• **AIM OF THE EXERCISE**: Reproduce word for word the lines between those holding "60 degrees clockwise |" and "swapped | dental", inclusive, and nothing else from the data below.

• **DATA PROVIDED**:
----------
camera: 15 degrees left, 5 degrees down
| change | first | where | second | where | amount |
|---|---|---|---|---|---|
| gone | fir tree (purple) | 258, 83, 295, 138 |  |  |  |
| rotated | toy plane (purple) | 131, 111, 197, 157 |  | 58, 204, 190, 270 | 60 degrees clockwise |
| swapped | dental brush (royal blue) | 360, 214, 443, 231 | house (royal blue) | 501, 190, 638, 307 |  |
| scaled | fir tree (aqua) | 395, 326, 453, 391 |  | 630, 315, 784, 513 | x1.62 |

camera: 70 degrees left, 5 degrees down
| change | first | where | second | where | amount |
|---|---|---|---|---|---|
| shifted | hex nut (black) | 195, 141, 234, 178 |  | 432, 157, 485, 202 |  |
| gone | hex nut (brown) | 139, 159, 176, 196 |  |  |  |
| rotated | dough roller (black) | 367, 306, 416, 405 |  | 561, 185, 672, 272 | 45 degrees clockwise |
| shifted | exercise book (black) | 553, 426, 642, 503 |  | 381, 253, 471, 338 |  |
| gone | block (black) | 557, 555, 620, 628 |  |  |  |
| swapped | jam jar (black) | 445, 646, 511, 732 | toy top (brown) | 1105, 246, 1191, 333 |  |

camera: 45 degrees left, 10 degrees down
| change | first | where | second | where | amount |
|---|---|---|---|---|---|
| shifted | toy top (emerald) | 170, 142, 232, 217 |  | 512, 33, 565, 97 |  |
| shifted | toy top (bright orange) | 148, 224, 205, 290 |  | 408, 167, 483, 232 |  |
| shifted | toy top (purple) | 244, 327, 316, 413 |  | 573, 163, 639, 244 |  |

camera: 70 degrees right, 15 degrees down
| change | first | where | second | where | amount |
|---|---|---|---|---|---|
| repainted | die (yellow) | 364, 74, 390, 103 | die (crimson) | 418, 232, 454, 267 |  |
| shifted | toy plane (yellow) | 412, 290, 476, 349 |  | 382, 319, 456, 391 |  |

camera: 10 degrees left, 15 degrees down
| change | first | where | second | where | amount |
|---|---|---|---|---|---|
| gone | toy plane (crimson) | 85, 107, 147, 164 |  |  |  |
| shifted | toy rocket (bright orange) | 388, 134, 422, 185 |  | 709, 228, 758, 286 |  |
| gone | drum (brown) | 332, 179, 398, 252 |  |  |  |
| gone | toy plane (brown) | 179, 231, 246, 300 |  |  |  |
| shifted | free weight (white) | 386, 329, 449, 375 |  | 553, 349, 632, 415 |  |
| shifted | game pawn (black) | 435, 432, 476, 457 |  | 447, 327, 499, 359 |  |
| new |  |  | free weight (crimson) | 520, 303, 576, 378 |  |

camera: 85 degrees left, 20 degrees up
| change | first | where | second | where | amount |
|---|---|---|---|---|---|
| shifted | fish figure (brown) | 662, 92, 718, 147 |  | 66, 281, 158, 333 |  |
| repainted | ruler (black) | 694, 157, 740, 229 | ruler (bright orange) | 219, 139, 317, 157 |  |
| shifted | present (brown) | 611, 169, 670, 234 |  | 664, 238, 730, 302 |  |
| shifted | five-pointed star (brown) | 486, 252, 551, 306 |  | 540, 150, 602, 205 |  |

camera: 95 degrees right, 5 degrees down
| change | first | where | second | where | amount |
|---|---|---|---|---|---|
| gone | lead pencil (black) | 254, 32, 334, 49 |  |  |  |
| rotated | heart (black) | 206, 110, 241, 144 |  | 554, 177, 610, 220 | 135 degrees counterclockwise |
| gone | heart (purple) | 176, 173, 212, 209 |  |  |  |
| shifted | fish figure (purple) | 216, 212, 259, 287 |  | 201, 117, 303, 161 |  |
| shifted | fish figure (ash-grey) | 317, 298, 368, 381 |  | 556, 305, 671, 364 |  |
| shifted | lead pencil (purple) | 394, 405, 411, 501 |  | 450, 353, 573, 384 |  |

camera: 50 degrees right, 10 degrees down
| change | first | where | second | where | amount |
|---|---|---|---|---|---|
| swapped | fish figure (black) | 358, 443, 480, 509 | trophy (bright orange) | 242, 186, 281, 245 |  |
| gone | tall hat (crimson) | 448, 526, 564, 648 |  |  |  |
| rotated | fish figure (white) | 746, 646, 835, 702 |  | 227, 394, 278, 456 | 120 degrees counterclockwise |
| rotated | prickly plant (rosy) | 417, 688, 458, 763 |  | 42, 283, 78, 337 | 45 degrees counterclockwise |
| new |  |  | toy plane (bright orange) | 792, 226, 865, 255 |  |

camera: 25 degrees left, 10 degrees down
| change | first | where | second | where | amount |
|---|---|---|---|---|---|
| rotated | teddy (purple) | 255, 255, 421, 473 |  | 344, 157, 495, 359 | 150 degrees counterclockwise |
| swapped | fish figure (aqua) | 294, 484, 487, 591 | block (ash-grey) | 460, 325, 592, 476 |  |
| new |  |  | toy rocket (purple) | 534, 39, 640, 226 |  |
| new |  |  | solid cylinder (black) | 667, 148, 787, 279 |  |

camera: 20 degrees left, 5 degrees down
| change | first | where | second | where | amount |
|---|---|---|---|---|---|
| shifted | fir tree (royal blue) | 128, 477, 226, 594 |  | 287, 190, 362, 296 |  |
----------
• **ANSWER BELOW**:
| rotated | toy plane (purple) | 131, 111, 197, 157 |  | 58, 204, 190, 270 | 60 degrees clockwise |
| swapped | dental brush (royal blue) | 360, 214, 443, 231 | house (royal blue) | 501, 190, 638, 307 |  |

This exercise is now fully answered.